» WORK REQUIRED
Keep every word of the listing and reproduce it exactly, but set aside any image found there.

» SOURCE DATA

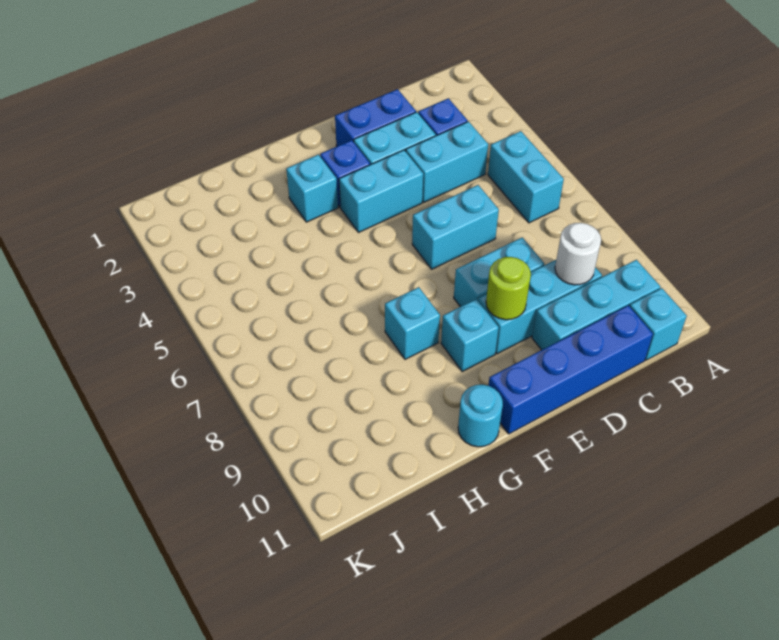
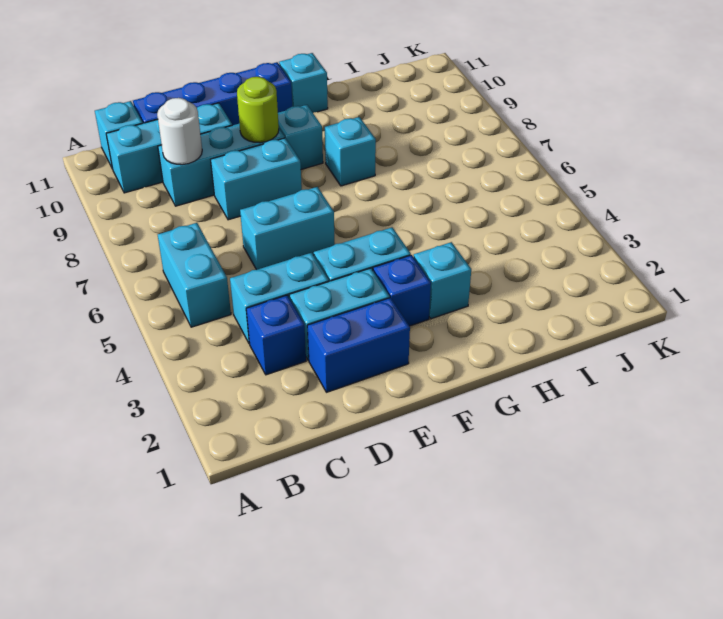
cyan round brick G11 level 1 -> cyan brick G11 level 1

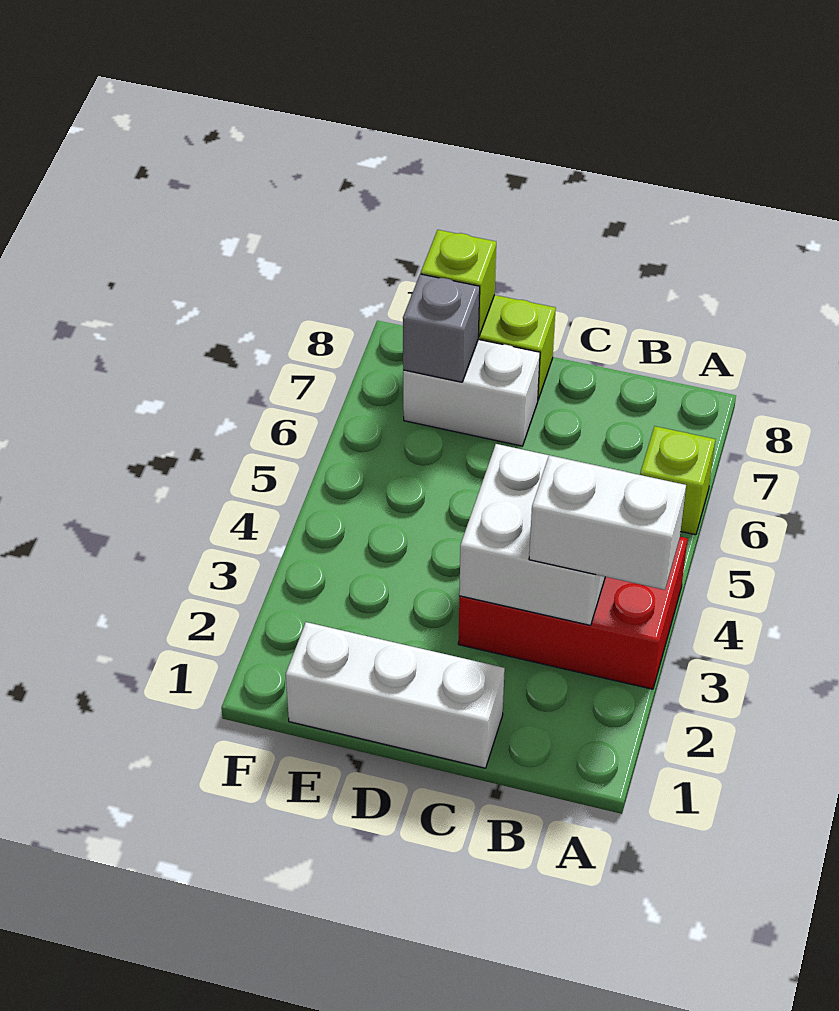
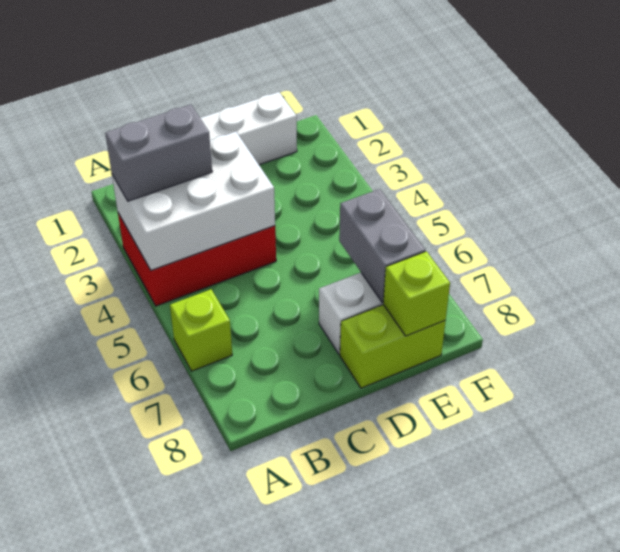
white brick A3:B3 level 3 -> grey brick A3:B3 level 3
white brick B3:C4 level 2 -> white brick A3:C4 level 2
grey brick E7 level 2 -> grey brick E6:E7 level 2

» ANSWER TO THE PROBLEM
cyan round brick G11 level 1 -> cyan brick G11 level 1

white brick A3:B3 level 3 -> grey brick A3:B3 level 3
white brick B3:C4 level 2 -> white brick A3:C4 level 2
grey brick E7 level 2 -> grey brick E6:E7 level 2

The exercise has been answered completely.